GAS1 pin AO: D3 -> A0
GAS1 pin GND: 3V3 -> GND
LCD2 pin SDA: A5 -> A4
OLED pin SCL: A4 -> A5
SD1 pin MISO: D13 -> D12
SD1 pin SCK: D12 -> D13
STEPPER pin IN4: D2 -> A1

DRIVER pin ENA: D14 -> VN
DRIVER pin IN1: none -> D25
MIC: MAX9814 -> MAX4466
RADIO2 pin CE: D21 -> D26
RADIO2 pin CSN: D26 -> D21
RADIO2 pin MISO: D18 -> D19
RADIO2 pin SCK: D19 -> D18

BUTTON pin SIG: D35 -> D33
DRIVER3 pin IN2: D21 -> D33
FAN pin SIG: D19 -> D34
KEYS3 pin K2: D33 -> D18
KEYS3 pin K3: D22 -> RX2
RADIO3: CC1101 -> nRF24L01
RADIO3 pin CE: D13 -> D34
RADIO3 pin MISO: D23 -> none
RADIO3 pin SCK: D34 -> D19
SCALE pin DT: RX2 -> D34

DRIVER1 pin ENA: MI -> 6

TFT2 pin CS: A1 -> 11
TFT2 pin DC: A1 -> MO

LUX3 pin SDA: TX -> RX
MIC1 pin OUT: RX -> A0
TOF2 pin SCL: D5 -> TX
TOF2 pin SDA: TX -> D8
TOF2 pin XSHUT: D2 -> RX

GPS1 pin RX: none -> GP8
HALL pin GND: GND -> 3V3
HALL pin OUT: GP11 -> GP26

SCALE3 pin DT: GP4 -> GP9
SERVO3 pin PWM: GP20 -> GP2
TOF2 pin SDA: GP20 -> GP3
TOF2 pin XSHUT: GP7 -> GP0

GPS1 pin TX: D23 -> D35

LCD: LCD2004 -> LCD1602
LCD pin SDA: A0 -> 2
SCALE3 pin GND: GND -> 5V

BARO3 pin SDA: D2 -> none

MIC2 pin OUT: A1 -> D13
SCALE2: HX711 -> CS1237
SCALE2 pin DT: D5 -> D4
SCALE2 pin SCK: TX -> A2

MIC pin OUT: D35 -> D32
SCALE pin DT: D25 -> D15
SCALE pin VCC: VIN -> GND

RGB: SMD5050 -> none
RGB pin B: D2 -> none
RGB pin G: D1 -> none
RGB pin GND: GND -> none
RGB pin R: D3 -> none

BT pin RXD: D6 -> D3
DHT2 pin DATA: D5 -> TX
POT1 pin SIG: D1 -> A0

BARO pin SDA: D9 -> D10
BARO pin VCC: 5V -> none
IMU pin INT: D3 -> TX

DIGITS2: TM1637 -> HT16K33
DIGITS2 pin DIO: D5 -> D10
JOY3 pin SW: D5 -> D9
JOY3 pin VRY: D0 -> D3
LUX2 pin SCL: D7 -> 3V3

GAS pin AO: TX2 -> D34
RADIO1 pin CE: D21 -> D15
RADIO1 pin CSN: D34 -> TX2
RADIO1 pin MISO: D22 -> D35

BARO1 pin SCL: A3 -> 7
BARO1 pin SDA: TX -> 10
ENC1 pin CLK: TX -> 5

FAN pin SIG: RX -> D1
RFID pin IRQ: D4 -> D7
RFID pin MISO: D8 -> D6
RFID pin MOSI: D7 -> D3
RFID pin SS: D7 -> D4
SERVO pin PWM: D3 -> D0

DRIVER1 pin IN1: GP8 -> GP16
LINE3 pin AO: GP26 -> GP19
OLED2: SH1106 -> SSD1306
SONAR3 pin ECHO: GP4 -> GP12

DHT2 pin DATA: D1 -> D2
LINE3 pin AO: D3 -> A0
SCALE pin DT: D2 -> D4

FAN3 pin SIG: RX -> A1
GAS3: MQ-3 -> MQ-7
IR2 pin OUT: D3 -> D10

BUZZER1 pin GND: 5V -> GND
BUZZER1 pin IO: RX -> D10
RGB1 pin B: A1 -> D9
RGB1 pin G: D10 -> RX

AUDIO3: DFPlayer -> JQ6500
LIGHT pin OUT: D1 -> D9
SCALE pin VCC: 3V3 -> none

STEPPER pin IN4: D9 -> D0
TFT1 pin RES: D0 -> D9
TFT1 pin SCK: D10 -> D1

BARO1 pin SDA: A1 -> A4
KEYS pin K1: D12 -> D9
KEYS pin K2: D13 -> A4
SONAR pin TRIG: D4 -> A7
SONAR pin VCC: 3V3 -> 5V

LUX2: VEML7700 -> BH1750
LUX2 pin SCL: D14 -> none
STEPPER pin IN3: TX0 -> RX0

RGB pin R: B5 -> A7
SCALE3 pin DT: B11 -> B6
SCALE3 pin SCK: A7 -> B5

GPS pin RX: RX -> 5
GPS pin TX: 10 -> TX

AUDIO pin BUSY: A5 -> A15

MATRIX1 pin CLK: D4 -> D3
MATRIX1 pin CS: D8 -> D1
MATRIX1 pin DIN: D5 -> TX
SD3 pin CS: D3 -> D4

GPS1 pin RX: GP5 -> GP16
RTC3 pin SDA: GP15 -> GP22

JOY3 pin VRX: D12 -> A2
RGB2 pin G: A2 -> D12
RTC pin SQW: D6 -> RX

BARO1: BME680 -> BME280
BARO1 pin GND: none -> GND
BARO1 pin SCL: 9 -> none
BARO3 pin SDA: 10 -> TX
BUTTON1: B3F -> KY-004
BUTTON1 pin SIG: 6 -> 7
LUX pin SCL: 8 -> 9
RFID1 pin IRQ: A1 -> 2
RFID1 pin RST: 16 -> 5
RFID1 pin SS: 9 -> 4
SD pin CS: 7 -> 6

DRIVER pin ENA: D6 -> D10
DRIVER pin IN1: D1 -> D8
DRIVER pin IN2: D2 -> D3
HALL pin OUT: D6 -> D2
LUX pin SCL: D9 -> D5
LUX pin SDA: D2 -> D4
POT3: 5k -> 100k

# # #

Directions for this task
Sift the material for lines that include the word "DATA", and copy each one.

Completed task
DHT2 pin DATA: D5 -> TX
DHT2 pin DATA: D1 -> D2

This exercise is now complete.